● **Exercise details**: Both the line with "yellow slope G1:H1 level 1 top H -> none" and the line with "cyan plate D10:D12" in the records below must appear in the output, along with every line between them, exactly and with nothing added.
++++ Record extracts ++++
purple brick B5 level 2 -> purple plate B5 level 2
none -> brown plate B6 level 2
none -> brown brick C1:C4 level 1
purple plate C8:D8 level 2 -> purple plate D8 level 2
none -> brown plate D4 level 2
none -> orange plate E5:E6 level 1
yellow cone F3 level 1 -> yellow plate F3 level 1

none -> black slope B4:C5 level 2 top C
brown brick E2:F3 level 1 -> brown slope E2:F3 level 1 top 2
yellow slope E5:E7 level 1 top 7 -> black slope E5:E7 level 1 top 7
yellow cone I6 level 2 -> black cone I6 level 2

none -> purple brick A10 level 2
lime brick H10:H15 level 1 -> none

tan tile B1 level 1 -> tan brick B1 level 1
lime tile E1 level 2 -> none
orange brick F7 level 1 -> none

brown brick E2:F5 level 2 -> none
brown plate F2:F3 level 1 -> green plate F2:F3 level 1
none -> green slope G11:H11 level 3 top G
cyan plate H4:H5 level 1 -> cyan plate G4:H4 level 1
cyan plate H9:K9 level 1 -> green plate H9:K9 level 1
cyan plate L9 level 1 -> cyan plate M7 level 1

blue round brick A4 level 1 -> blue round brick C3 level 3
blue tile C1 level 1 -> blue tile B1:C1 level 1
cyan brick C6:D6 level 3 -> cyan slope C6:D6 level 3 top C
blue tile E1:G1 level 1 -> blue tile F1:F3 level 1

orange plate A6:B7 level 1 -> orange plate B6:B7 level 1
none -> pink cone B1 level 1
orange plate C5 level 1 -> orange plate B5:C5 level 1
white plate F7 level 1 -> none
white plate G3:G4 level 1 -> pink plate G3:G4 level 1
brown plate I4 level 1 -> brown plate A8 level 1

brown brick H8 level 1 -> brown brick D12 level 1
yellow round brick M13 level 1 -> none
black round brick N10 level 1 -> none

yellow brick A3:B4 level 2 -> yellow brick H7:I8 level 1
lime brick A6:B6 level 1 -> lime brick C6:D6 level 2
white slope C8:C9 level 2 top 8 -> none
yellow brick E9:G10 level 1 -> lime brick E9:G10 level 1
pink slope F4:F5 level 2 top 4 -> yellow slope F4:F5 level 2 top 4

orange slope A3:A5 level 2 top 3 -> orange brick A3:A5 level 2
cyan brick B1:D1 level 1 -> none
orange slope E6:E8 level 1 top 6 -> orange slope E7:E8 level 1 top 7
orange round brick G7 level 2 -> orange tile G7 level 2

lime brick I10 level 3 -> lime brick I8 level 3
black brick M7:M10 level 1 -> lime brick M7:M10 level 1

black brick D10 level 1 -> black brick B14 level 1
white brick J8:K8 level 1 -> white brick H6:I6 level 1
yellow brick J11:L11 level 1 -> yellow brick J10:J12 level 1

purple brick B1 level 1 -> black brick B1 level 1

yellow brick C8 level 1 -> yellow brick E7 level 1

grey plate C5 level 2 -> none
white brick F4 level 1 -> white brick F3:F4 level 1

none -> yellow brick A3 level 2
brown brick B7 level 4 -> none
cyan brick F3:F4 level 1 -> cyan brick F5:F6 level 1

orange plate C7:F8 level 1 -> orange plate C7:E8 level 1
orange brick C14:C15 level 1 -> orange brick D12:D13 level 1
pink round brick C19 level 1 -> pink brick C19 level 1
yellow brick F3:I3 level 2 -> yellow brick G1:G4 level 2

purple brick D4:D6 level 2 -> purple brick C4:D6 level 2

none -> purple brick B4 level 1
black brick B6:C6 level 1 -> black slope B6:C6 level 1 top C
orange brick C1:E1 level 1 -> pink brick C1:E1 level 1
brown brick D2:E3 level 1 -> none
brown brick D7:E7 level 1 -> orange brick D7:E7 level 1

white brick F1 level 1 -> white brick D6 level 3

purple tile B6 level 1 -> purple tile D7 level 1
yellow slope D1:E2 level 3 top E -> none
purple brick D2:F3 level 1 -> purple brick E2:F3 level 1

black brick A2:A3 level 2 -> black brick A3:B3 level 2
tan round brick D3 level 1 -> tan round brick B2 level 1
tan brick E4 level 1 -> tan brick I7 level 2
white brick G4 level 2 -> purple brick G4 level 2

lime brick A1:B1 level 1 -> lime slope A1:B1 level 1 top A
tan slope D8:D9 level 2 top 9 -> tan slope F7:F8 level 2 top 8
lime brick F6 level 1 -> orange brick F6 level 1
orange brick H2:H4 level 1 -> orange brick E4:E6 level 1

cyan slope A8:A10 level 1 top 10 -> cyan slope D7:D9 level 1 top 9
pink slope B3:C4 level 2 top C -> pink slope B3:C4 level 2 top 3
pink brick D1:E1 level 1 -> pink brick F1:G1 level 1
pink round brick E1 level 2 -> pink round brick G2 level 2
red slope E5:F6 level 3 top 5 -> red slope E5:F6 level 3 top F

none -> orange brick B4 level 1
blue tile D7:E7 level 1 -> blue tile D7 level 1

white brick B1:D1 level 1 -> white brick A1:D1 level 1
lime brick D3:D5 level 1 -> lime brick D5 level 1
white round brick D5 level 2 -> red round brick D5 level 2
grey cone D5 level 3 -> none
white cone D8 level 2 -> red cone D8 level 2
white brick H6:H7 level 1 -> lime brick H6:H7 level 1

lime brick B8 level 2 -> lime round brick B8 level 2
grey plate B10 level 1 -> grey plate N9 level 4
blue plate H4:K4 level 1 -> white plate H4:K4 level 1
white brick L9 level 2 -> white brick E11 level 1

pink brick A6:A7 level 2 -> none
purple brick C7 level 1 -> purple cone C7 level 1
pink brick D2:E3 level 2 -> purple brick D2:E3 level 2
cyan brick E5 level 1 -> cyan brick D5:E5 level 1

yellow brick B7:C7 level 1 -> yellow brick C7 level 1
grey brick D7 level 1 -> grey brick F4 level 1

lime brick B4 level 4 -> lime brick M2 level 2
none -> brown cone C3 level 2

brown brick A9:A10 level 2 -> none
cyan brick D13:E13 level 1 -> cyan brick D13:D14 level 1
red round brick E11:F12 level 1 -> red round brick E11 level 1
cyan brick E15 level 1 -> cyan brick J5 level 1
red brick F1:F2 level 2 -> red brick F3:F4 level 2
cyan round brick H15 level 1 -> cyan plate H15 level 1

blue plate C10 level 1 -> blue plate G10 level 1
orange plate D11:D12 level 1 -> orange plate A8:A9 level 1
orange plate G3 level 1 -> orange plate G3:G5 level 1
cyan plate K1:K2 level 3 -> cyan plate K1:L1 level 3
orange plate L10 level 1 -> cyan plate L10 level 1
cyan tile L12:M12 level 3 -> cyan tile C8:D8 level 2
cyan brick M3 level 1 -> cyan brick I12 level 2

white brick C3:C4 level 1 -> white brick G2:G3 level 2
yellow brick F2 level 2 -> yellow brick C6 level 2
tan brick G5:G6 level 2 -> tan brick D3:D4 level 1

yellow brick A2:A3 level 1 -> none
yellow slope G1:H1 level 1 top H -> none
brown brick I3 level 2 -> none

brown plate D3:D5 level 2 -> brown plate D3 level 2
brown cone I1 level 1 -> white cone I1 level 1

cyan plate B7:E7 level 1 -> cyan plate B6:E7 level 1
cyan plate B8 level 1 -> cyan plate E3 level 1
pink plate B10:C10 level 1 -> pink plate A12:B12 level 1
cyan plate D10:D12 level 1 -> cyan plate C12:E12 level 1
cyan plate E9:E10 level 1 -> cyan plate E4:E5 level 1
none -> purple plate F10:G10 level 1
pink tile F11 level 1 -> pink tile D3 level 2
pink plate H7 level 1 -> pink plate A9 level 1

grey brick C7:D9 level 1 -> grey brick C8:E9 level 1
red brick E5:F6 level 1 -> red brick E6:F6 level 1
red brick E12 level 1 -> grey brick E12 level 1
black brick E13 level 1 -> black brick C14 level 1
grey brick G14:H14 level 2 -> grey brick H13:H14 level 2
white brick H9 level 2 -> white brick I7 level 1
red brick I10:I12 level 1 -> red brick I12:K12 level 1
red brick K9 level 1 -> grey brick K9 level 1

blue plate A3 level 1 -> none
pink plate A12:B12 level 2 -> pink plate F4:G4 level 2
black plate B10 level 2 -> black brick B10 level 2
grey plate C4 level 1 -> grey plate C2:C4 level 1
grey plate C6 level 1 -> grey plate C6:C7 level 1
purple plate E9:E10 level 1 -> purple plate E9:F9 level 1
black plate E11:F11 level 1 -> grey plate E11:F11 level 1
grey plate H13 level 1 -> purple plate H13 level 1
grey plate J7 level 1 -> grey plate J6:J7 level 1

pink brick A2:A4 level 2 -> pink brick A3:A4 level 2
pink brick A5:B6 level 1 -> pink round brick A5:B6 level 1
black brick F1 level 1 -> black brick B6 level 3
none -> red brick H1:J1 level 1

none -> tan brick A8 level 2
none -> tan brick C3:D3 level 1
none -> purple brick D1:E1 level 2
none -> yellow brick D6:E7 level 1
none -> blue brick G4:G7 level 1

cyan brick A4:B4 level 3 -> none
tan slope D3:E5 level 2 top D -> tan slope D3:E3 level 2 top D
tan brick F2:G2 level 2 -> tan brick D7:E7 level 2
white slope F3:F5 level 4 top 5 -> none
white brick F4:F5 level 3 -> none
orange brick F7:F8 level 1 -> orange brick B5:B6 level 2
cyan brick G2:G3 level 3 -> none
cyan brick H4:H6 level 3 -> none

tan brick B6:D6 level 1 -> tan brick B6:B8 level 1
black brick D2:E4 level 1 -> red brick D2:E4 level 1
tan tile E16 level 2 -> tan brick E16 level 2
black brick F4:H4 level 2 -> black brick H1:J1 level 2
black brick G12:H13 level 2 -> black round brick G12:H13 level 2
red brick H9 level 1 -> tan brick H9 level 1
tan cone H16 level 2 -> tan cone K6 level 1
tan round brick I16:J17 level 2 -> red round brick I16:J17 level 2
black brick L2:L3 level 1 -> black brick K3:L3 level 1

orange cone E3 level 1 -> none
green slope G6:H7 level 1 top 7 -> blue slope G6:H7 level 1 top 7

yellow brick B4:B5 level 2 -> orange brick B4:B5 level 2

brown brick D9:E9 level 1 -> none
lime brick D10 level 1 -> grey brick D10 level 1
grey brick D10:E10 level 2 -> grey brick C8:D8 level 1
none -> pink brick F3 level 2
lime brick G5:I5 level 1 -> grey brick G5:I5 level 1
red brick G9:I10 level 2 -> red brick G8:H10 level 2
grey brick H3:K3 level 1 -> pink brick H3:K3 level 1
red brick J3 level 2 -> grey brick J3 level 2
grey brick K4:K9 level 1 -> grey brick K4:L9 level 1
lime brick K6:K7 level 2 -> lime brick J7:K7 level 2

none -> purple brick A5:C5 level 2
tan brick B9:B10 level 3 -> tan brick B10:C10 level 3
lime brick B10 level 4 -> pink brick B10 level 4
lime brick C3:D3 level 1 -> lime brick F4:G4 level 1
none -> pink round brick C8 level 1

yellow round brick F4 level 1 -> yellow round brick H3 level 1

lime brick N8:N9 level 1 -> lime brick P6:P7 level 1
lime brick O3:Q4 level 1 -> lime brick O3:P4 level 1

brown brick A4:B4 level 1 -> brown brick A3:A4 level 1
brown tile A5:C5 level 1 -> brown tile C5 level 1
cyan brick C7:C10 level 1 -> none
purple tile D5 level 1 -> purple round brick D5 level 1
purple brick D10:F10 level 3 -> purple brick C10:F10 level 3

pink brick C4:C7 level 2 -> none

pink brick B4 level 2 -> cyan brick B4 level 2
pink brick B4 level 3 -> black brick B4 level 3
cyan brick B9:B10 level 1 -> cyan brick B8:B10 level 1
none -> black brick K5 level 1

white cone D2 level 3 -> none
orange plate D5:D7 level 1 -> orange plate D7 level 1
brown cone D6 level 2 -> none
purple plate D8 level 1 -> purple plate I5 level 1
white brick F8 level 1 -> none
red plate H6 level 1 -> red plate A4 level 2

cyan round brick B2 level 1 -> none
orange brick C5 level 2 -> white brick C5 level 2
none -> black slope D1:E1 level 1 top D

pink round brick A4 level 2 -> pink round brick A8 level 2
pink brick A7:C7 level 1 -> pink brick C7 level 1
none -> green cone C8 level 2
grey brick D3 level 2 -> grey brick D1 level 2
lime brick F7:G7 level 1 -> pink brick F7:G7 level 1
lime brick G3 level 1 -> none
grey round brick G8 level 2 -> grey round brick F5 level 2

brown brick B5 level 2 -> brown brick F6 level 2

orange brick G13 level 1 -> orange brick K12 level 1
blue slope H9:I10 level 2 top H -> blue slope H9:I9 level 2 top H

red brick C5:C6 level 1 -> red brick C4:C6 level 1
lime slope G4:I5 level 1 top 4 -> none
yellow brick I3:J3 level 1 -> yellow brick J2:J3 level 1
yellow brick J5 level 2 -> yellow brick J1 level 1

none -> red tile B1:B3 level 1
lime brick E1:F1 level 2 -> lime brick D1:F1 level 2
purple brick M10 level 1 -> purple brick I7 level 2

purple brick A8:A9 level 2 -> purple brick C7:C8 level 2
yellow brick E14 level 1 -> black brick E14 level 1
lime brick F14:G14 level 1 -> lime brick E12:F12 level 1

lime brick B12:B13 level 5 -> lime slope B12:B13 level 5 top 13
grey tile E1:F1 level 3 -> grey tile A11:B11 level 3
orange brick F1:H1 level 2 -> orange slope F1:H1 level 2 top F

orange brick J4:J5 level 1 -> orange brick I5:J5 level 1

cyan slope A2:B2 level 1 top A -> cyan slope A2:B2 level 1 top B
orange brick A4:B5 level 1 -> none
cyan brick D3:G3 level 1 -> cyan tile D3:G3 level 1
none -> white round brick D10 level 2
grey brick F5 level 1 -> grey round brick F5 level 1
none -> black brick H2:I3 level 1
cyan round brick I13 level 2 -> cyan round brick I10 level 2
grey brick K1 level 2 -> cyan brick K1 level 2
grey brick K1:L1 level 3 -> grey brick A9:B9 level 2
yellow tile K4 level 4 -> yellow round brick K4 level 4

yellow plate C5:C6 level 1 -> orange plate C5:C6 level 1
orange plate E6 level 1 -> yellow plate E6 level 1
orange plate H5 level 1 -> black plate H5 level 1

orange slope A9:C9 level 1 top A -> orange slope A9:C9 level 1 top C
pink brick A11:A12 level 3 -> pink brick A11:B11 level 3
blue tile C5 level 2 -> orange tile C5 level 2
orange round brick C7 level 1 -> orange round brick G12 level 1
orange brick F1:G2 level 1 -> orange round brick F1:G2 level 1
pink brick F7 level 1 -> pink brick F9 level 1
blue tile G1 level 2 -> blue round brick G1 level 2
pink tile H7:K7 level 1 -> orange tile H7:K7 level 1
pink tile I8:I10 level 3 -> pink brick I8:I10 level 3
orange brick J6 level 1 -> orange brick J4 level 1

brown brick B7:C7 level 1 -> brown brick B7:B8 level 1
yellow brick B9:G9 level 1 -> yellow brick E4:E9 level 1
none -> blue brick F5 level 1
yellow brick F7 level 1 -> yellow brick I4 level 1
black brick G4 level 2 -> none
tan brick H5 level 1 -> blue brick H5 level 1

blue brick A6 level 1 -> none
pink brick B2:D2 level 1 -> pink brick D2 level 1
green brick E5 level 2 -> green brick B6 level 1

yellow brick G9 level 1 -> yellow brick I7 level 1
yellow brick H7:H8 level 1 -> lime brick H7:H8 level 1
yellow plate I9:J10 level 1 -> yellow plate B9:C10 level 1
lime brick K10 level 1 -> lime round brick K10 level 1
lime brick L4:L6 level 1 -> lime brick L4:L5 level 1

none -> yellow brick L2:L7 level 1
++++
● **Response area**:
yellow slope G1:H1 level 1 top H -> none
brown brick I3 level 2 -> none

brown plate D3:D5 level 2 -> brown plate D3 level 2
brown cone I1 level 1 -> white cone I1 level 1

cyan plate B7:E7 level 1 -> cyan plate B6:E7 level 1
cyan plate B8 level 1 -> cyan plate E3 level 1
pink plate B10:C10 level 1 -> pink plate A12:B12 level 1
cyan plate D10:D12 level 1 -> cyan plate C12:E12 level 1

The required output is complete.